▶ **EXERCISE GOAL**
No pictures go in the copy; retype exactly the lines from the one with "green ellipse: (154, 220)" through the last line of the records.

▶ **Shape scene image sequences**
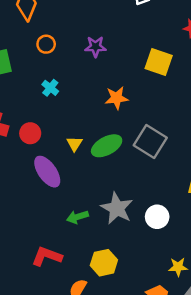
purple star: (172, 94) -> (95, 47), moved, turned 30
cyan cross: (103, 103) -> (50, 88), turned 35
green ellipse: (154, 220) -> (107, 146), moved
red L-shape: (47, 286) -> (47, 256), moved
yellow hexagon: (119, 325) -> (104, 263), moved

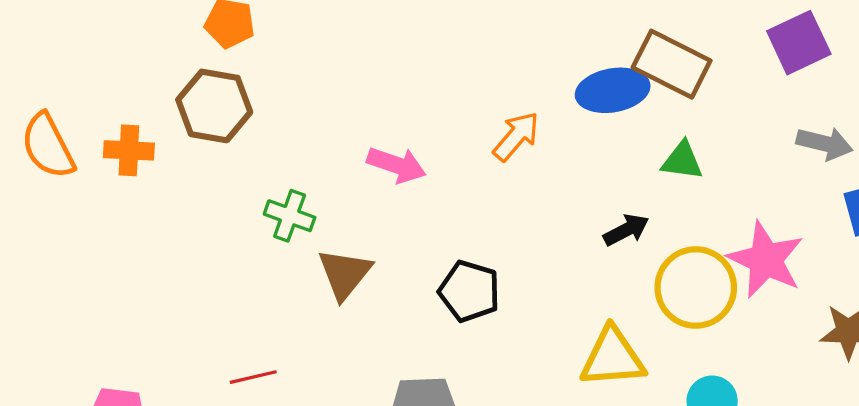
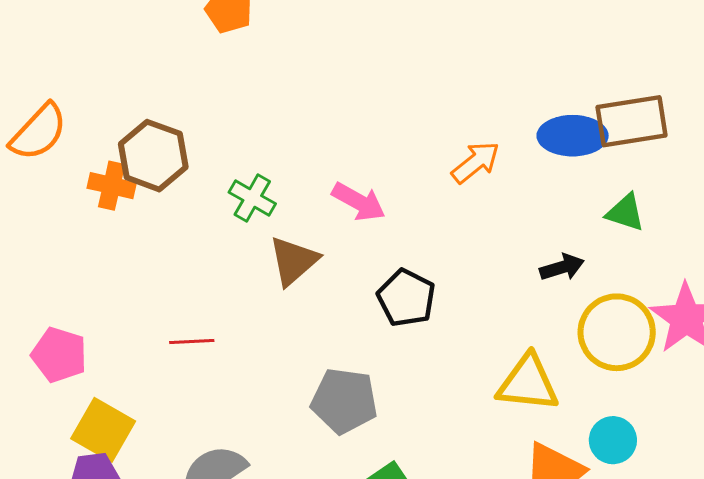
brown rectangle: (672, 64) -> (632, 121), turned -46
brown hexagon: (214, 106) -> (153, 156), moved
orange semicircle: (48, 146) -> (39, 132), moved, turned -120
orange cross: (129, 150) -> (112, 186), moved
pink arrow: (396, 165) -> (359, 202), moved

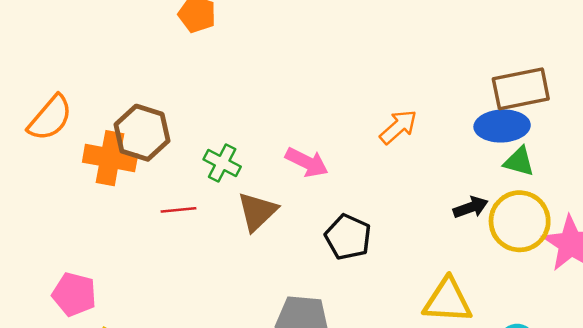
blue ellipse: (573, 136) -> (502, 126), moved
orange cross: (112, 186) -> (110, 158), size x1.4
yellow circle: (617, 332) -> (520, 221), moved
red line: (192, 341) -> (178, 210), moved

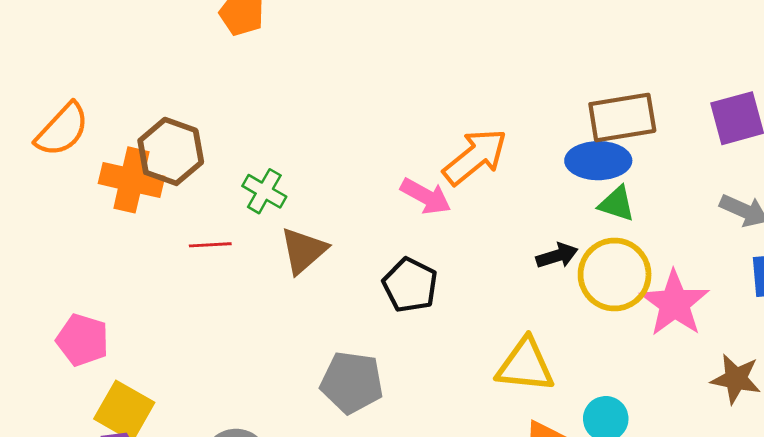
orange arrow: (398, 127) -> (475, 157), size x1.4
pink arrow: (307, 162) -> (426, 196), moved

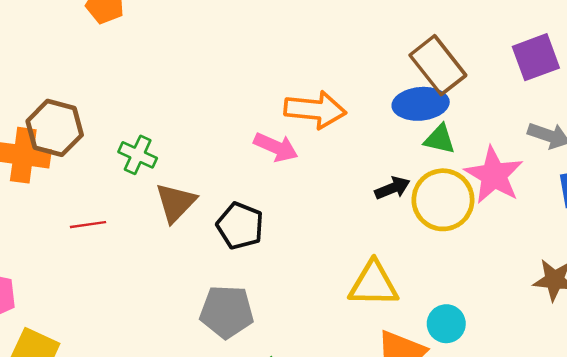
brown rectangle: (622, 117) -> (438, 65), turned 66
orange arrow: (475, 157) -> (315, 110), turned 50
red line: (210, 245) -> (88, 225), moved
black pentagon: (410, 285) -> (240, 226), moved
pink star: (675, 303) -> (494, 175), moved

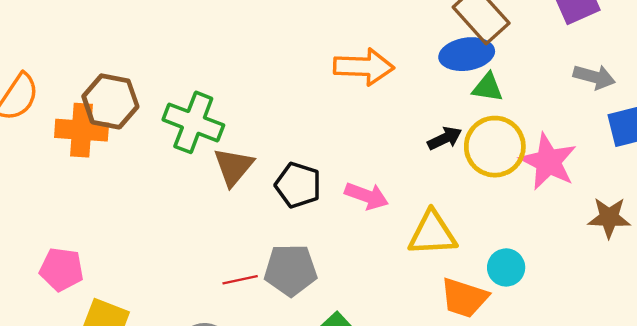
pink arrow: (276, 147) -> (367, 196), moved
green cross: (138, 155) -> (193, 122), size x1.6
pink star: (494, 175) -> (548, 162), moved
red line: (88, 225) -> (240, 280), moved

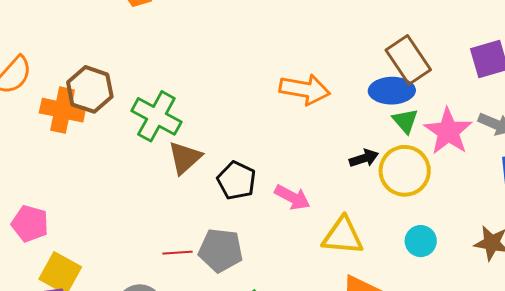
green triangle: (488, 88) -> (405, 121), turned 32
pink star: (548, 162) -> (448, 131), moved
cyan circle: (506, 267) -> (421, 241), moved

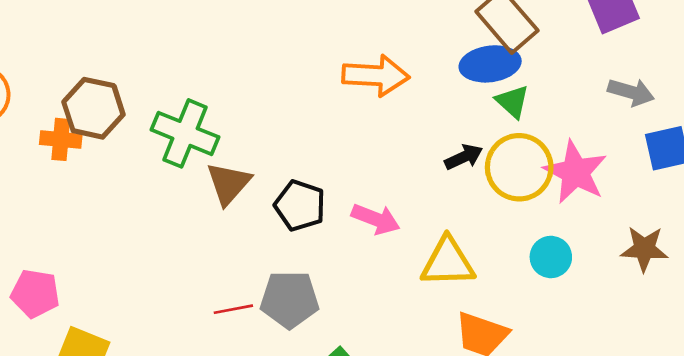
orange cross: (63, 110) -> (61, 139), size x0.7
pink star: (448, 131) -> (575, 172), moved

▶ **EXERCISE SOLUTION**
green ellipse: (154, 220) -> (107, 146), moved
red L-shape: (47, 286) -> (47, 256), moved
yellow hexagon: (119, 325) -> (104, 263), moved

brown rectangle: (672, 64) -> (632, 121), turned -46
brown hexagon: (214, 106) -> (153, 156), moved
orange semicircle: (48, 146) -> (39, 132), moved, turned -120
orange cross: (129, 150) -> (112, 186), moved
pink arrow: (396, 165) -> (359, 202), moved

blue ellipse: (573, 136) -> (502, 126), moved
orange cross: (112, 186) -> (110, 158), size x1.4
yellow circle: (617, 332) -> (520, 221), moved
red line: (192, 341) -> (178, 210), moved

orange arrow: (398, 127) -> (475, 157), size x1.4
pink arrow: (307, 162) -> (426, 196), moved

brown rectangle: (622, 117) -> (438, 65), turned 66
orange arrow: (475, 157) -> (315, 110), turned 50
red line: (210, 245) -> (88, 225), moved
black pentagon: (410, 285) -> (240, 226), moved
pink star: (675, 303) -> (494, 175), moved

pink arrow: (276, 147) -> (367, 196), moved
green cross: (138, 155) -> (193, 122), size x1.6
pink star: (494, 175) -> (548, 162), moved
red line: (88, 225) -> (240, 280), moved

green triangle: (488, 88) -> (405, 121), turned 32
pink star: (548, 162) -> (448, 131), moved
cyan circle: (506, 267) -> (421, 241), moved

orange cross: (63, 110) -> (61, 139), size x0.7
pink star: (448, 131) -> (575, 172), moved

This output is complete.